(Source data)
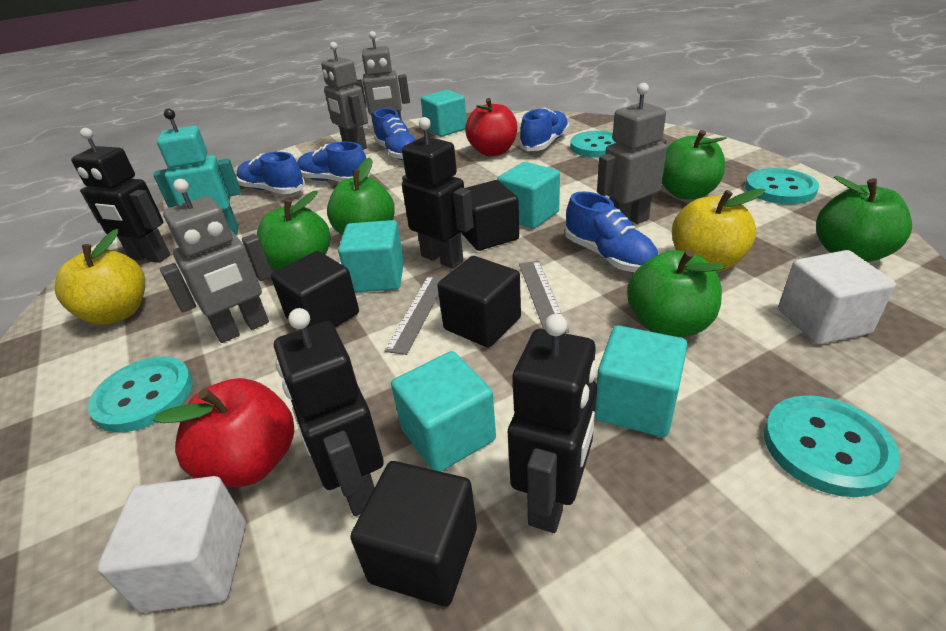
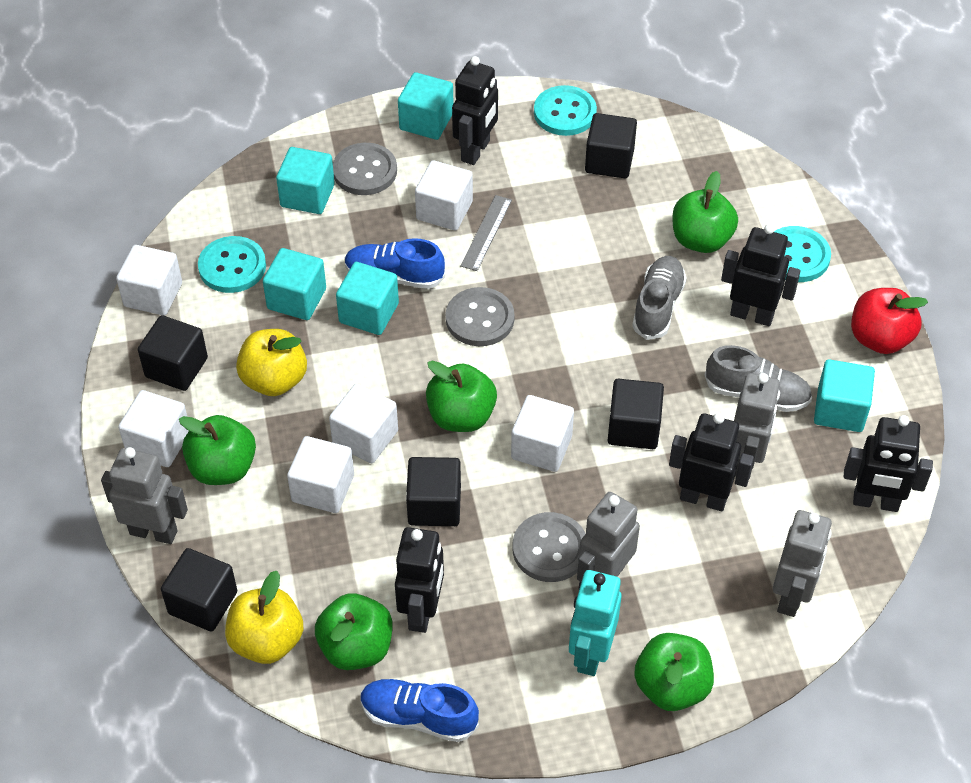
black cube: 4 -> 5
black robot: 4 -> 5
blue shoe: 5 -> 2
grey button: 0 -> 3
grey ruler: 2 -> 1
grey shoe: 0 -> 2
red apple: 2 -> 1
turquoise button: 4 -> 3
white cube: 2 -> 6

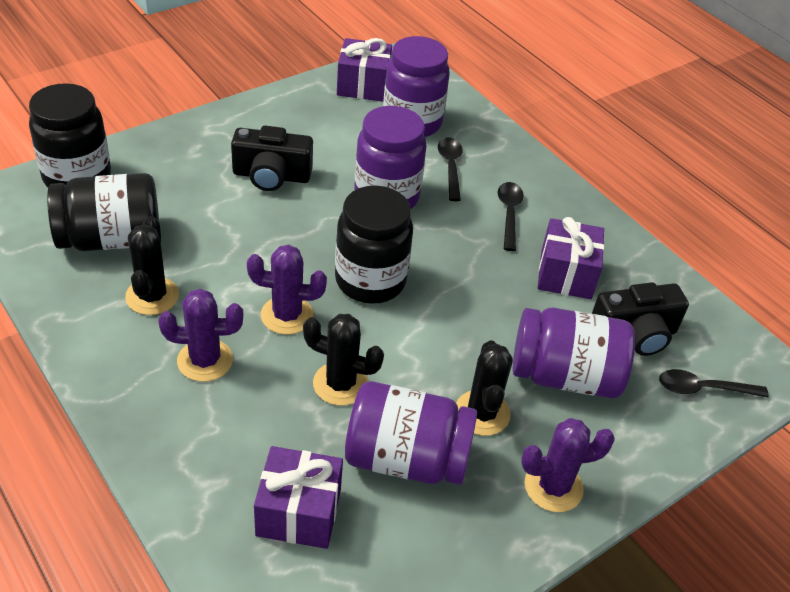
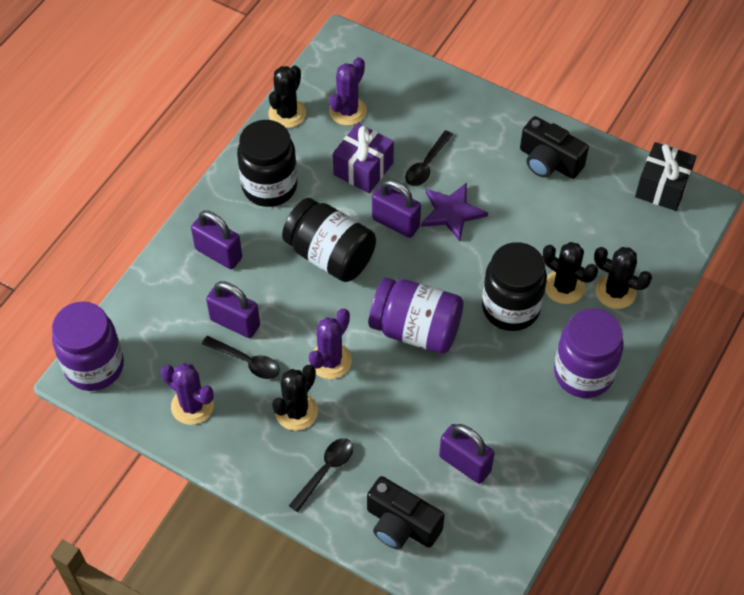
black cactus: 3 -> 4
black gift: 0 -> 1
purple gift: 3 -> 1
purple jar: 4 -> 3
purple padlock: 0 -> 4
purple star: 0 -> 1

(Exercise details) From the first line to the last, repeat the data above exactly and leave the pictures out.

(Answer for this exercise)
black cube: 4 -> 5
black robot: 4 -> 5
blue shoe: 5 -> 2
grey button: 0 -> 3
grey ruler: 2 -> 1
grey shoe: 0 -> 2
red apple: 2 -> 1
turquoise button: 4 -> 3
white cube: 2 -> 6

black cactus: 3 -> 4
black gift: 0 -> 1
purple gift: 3 -> 1
purple jar: 4 -> 3
purple padlock: 0 -> 4
purple star: 0 -> 1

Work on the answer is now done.